(Entries from a dataset)
══════════

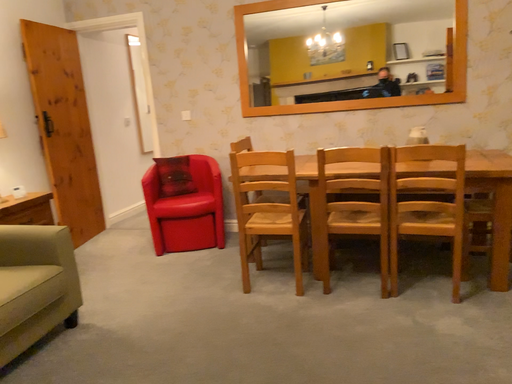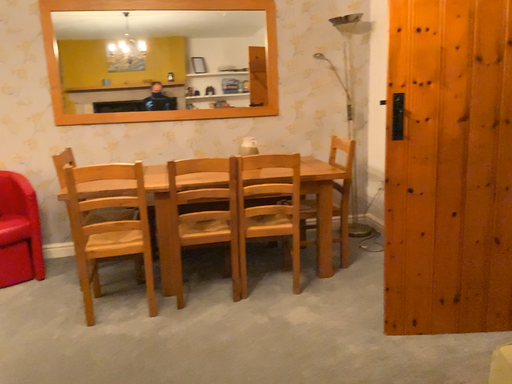
Question: Which way did the camera rotate in the video?

Choices:
 (A) rotated right
 (B) rotated left

Answer: (A)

══════════

* **Goal**:
Copy the listing above word for word, leaving out the pictures.

* **Exercise answer**:
Question: Which way did the camera rotate in the video?

Choices:
 (A) rotated right
 (B) rotated left

Answer: (A)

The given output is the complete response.